__WHAT IS BEING ASKED__
What is needed is an exact copy of the whole listing below, with no pictures.

__DATA SHOWN__
========================================
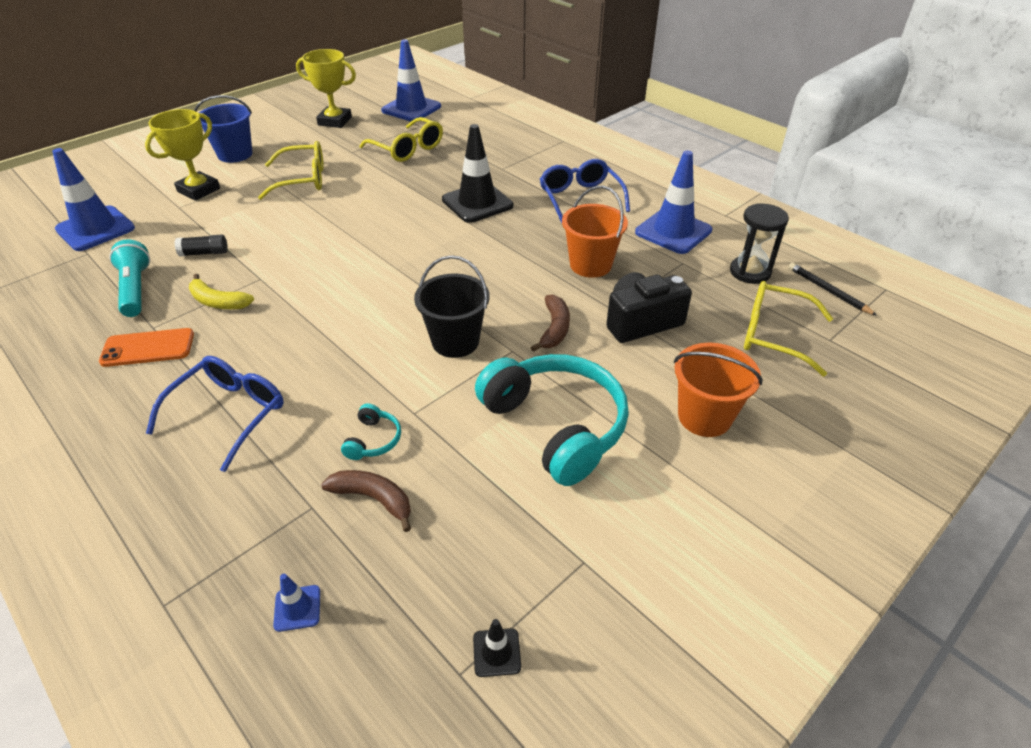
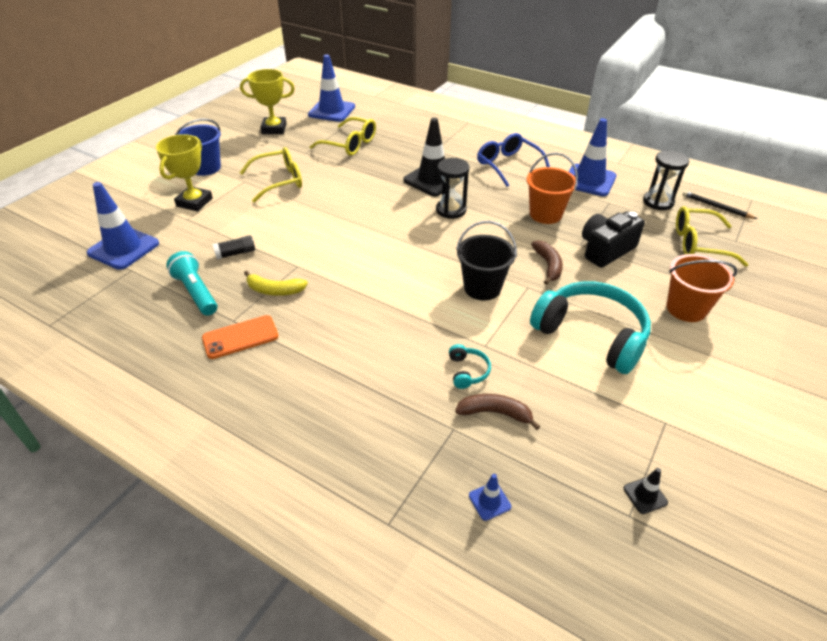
camera: 15 degrees left, 0 degrees up
(228, 414) = (343, 375): blue glasses -> none
(476, 242) = (451, 210): none -> black hourglass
========================================
__TASK SOLUTION__
camera: 15 degrees left, 0 degrees up
(228, 414) = (343, 375): blue glasses -> none
(476, 242) = (451, 210): none -> black hourglass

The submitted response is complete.